** WORK TO COMPLETE **
Each line below must be set down exactly; omit any image you find.

Stored data entries
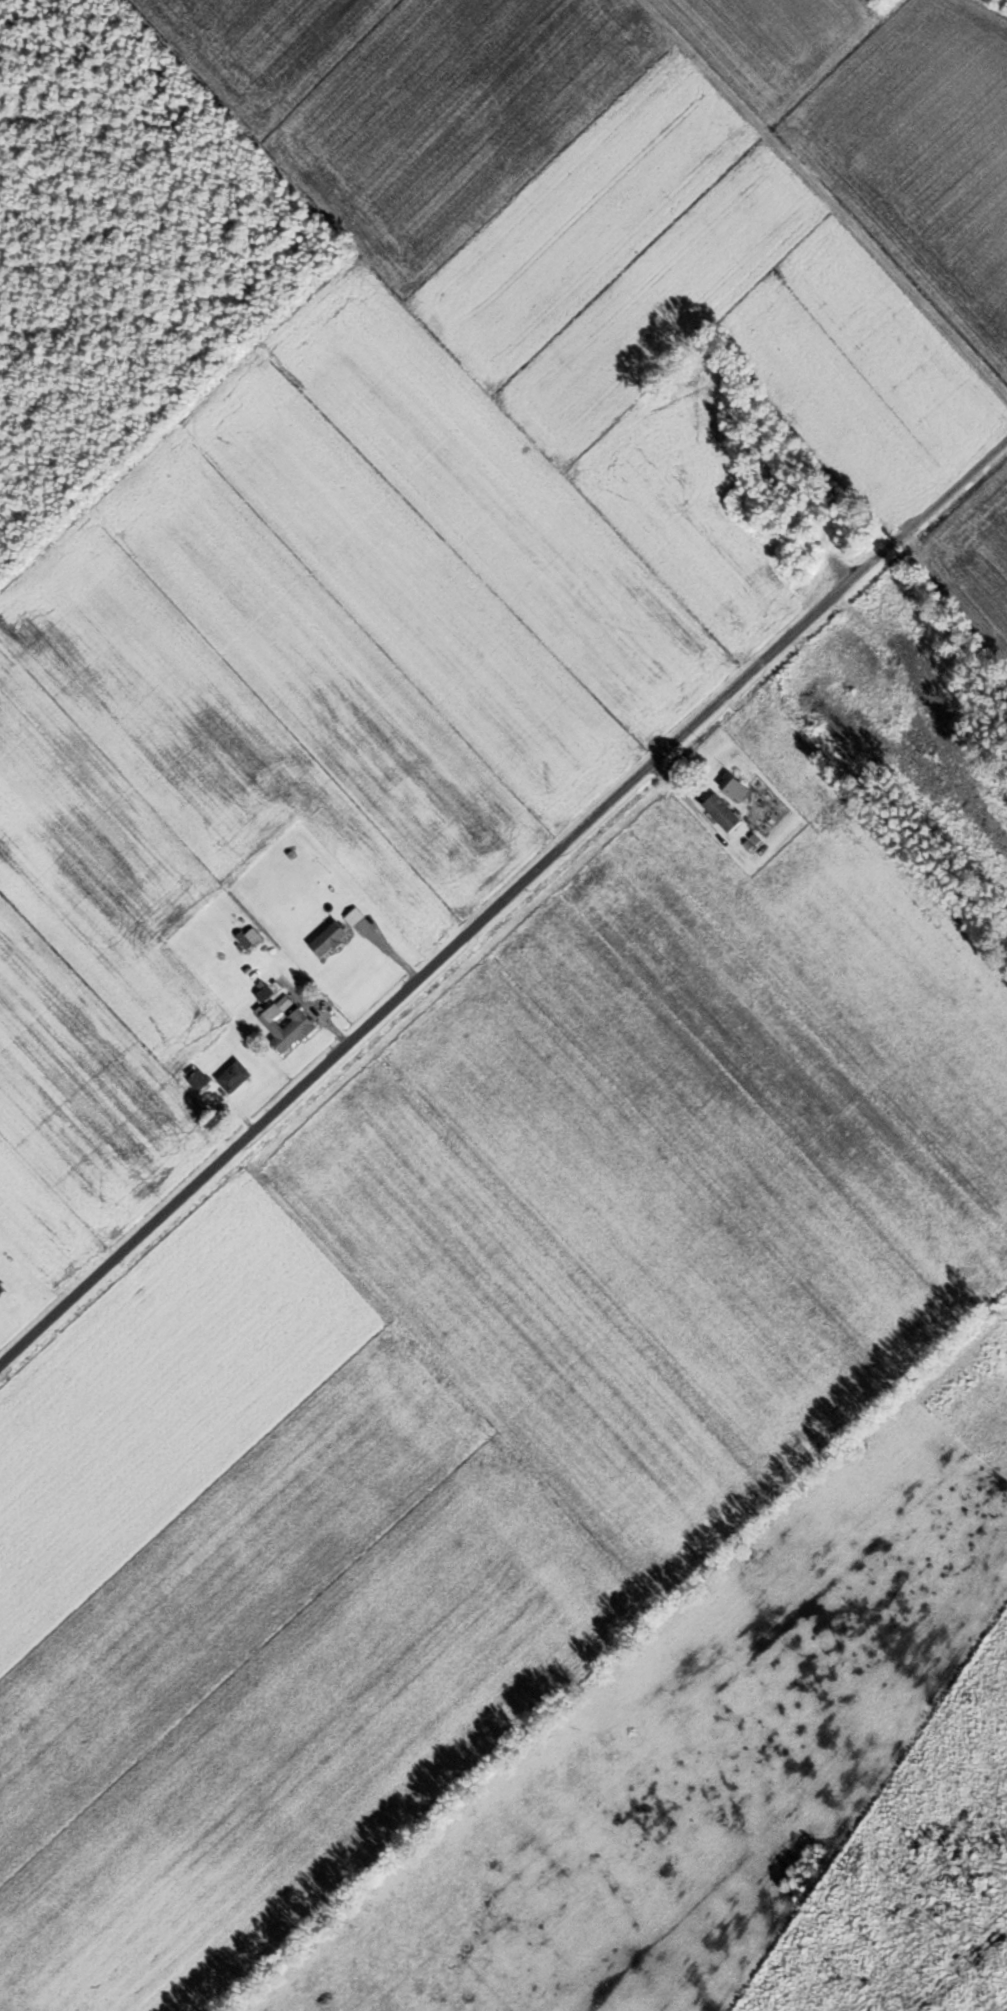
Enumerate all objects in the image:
building: (733, 788)
building: (721, 813)
road: (501, 905)
building: (353, 917)
building: (328, 940)
building: (285, 1027)
building: (233, 1077)
building: (197, 1079)
building: (1, 1289)

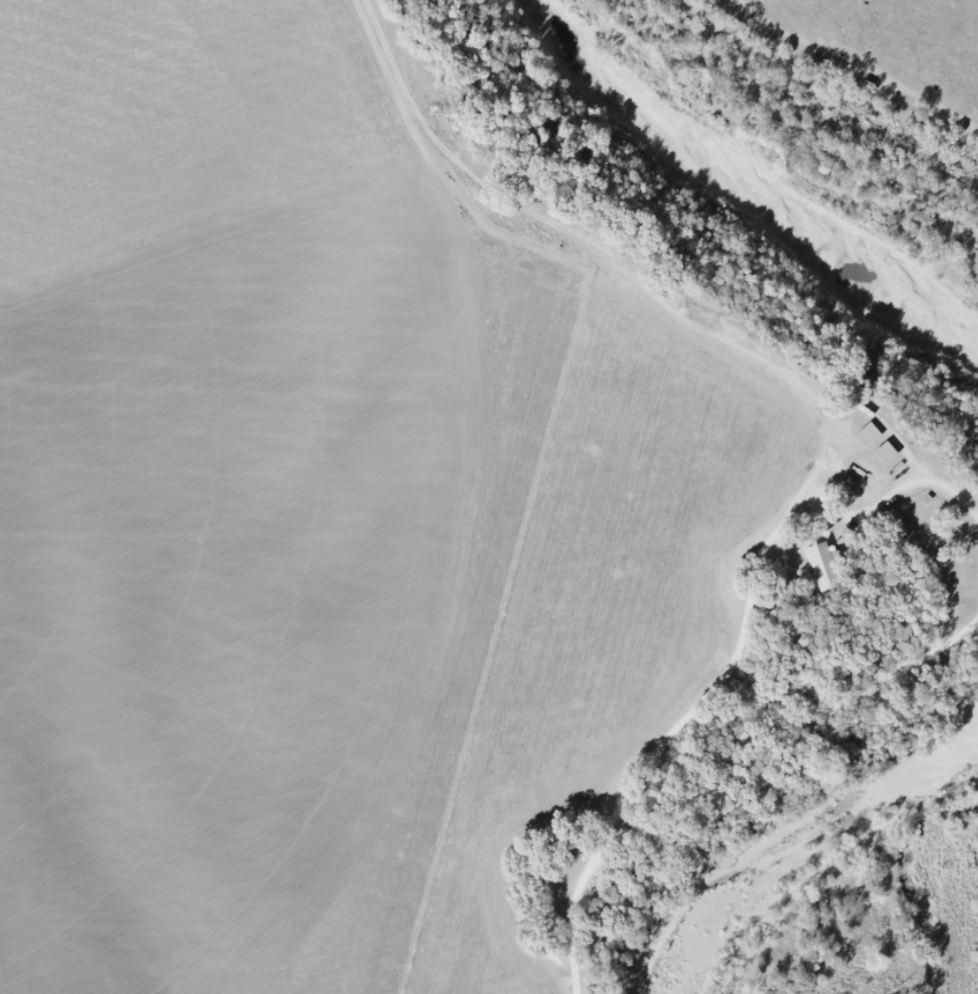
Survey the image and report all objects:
road: (797, 337)
road: (797, 464)
building: (829, 566)
road: (740, 884)
road: (894, 909)

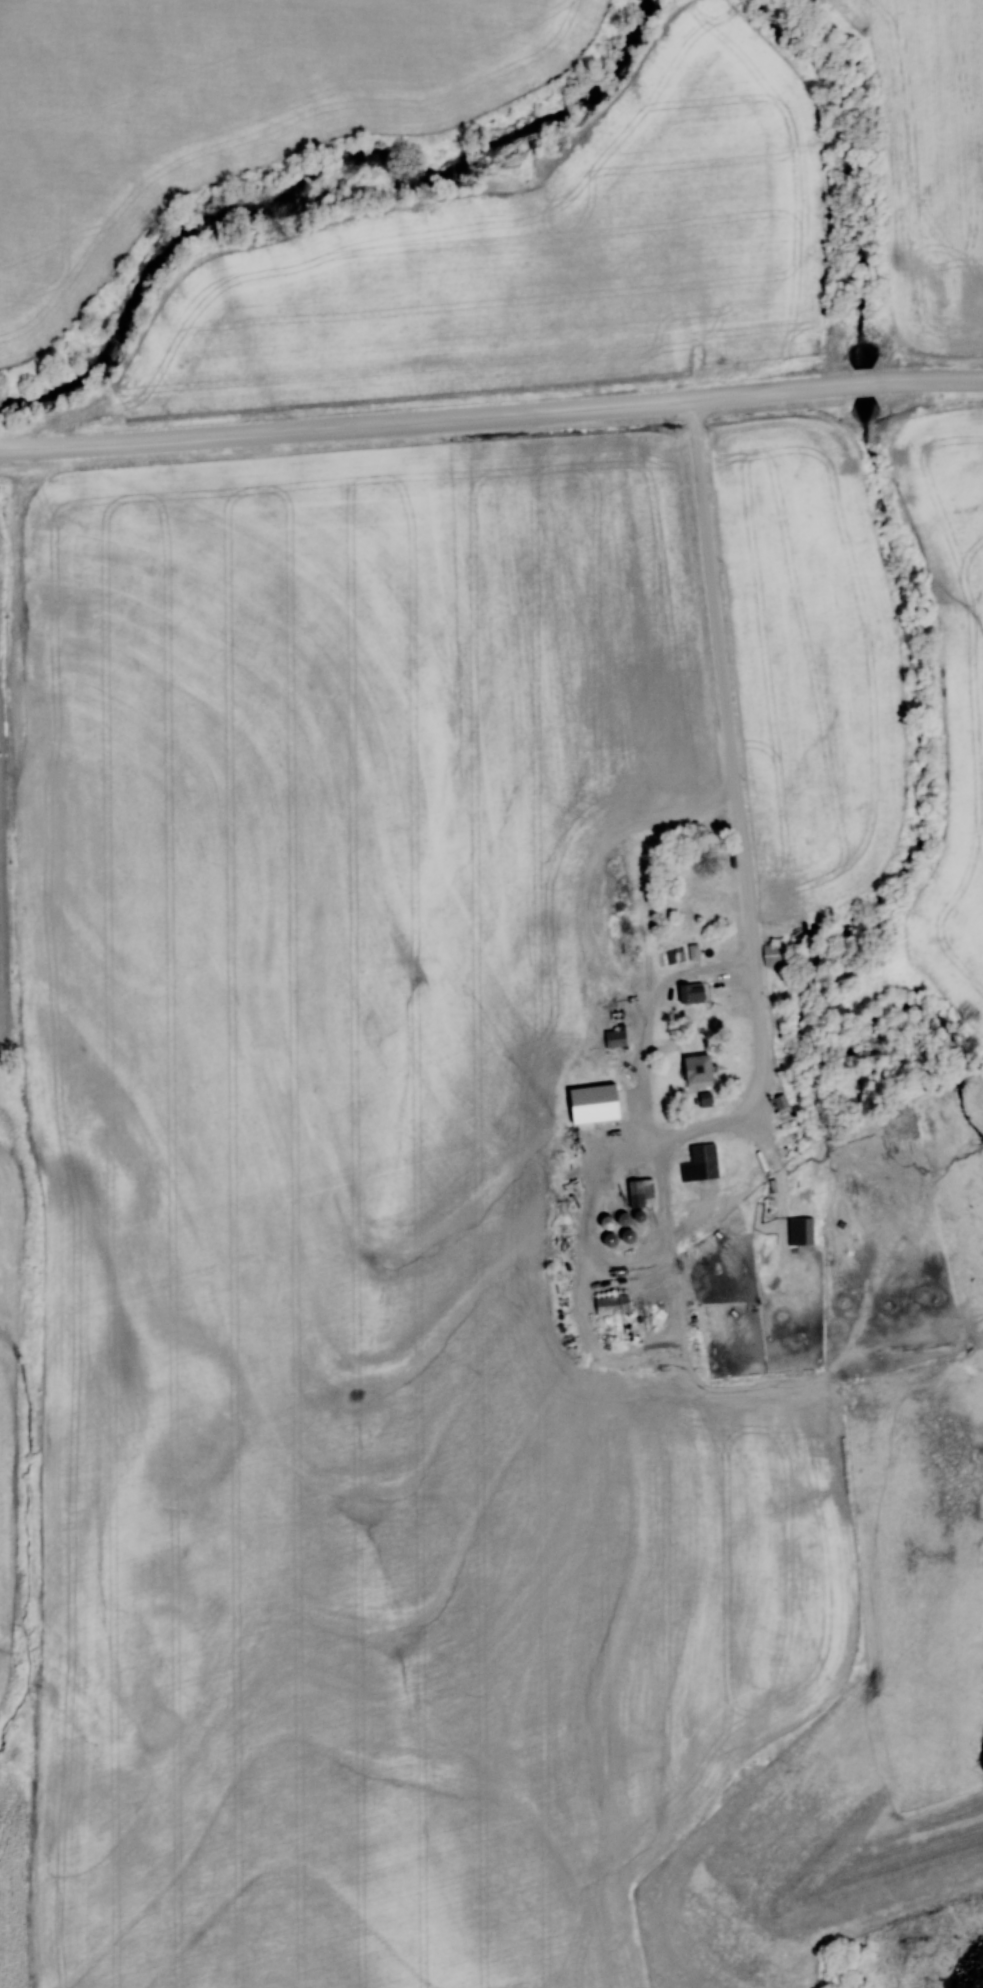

** TASK OUTPUT **
Enumerate all objects in the image:
building: (733, 788)
building: (721, 813)
road: (501, 905)
building: (353, 917)
building: (328, 940)
building: (285, 1027)
building: (233, 1077)
building: (197, 1079)
building: (1, 1289)

Survey the image and report all objects:
road: (797, 337)
road: (797, 464)
building: (829, 566)
road: (740, 884)
road: (894, 909)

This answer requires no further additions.